**What you are asked to do**: Reproduce verbatim the lines below, beginning with the line that contains "purple line: rotated 38" and continuing up to and including the line that contains "blue pentagon: moved 2 px right, 1 px up".

**Given data**:
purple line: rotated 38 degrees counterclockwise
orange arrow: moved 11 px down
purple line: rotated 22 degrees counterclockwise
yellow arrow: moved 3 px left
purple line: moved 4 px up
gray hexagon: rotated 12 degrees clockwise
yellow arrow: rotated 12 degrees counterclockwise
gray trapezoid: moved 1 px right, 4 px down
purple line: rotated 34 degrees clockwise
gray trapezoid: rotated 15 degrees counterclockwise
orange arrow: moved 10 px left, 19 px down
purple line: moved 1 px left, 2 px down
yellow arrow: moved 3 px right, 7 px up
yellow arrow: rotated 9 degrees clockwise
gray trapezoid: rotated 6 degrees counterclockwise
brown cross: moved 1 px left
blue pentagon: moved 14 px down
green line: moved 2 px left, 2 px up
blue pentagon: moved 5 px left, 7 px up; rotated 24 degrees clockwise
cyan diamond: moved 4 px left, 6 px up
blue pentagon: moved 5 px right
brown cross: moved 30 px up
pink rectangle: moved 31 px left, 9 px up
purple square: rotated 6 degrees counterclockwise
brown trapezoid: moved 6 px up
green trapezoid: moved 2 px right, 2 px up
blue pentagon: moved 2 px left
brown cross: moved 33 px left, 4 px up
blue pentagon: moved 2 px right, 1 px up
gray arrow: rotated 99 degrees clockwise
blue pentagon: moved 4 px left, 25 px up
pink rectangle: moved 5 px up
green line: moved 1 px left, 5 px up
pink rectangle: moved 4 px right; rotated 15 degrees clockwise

* * *

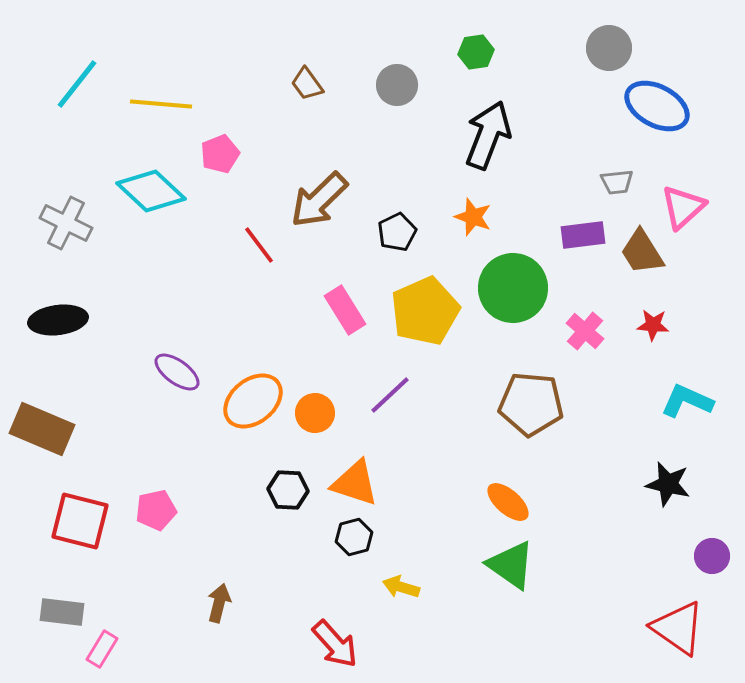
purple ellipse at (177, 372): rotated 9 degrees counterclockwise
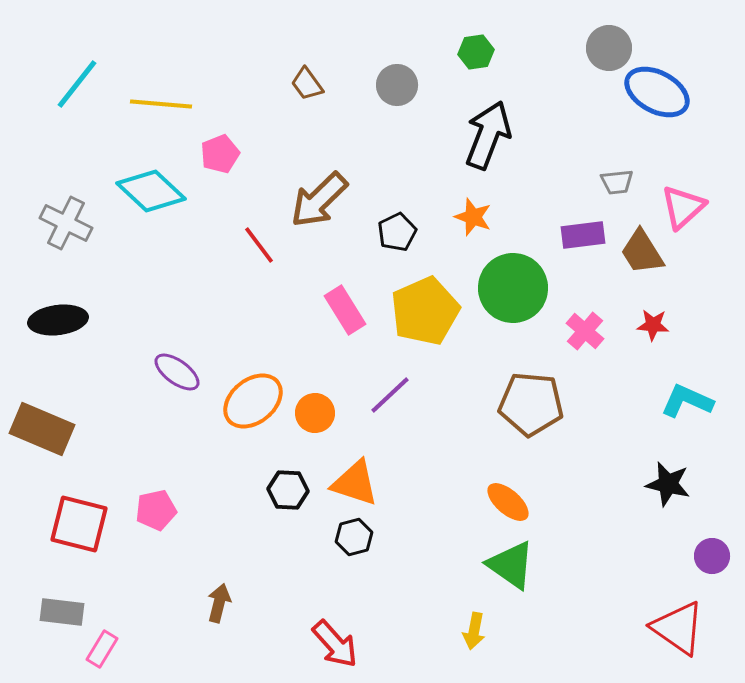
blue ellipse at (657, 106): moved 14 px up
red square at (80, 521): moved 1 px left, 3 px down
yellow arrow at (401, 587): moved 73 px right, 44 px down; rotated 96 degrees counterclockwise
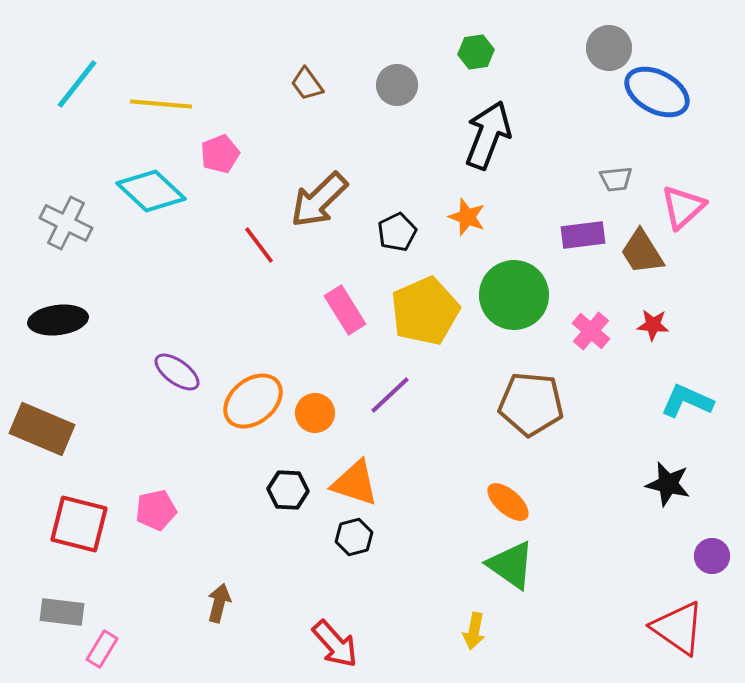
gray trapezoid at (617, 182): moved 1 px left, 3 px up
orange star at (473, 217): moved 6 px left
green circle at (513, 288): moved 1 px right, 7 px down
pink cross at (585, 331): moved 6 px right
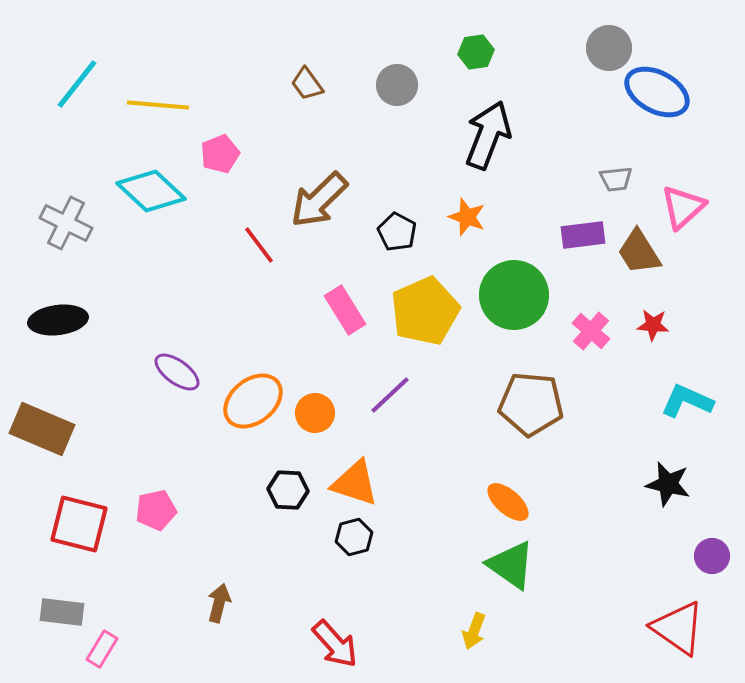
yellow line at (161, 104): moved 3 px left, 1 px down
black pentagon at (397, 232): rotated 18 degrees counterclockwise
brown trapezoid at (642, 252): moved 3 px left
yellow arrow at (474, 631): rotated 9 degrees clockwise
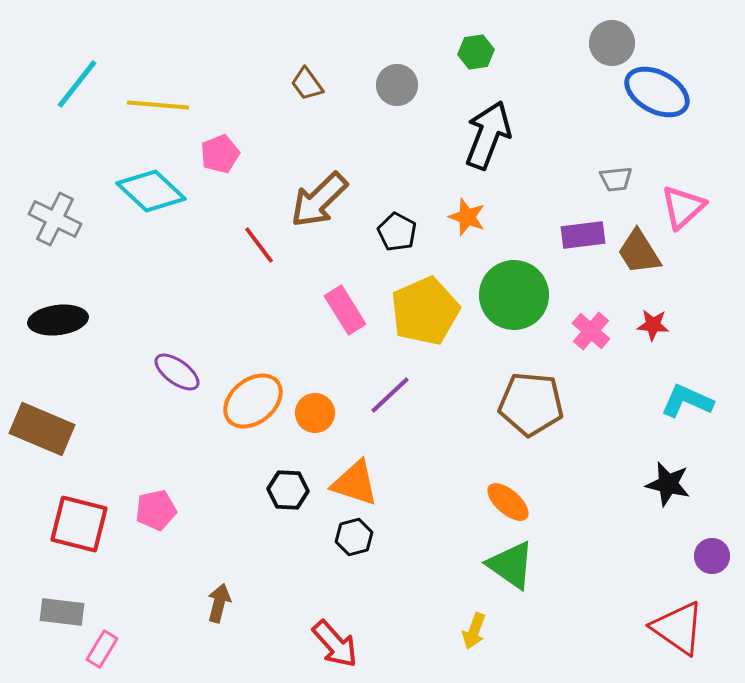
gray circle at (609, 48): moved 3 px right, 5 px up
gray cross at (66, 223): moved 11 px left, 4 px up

**Answer below**:
purple line: rotated 38 degrees counterclockwise
orange arrow: moved 11 px down
purple line: rotated 22 degrees counterclockwise
yellow arrow: moved 3 px left
purple line: moved 4 px up
gray hexagon: rotated 12 degrees clockwise
yellow arrow: rotated 12 degrees counterclockwise
gray trapezoid: moved 1 px right, 4 px down
purple line: rotated 34 degrees clockwise
gray trapezoid: rotated 15 degrees counterclockwise
orange arrow: moved 10 px left, 19 px down
purple line: moved 1 px left, 2 px down
yellow arrow: moved 3 px right, 7 px up
yellow arrow: rotated 9 degrees clockwise
gray trapezoid: rotated 6 degrees counterclockwise
brown cross: moved 1 px left
blue pentagon: moved 14 px down
green line: moved 2 px left, 2 px up
blue pentagon: moved 5 px left, 7 px up; rotated 24 degrees clockwise
cyan diamond: moved 4 px left, 6 px up
blue pentagon: moved 5 px right
brown cross: moved 30 px up
pink rectangle: moved 31 px left, 9 px up
purple square: rotated 6 degrees counterclockwise
brown trapezoid: moved 6 px up
green trapezoid: moved 2 px right, 2 px up
blue pentagon: moved 2 px left
brown cross: moved 33 px left, 4 px up
blue pentagon: moved 2 px right, 1 px up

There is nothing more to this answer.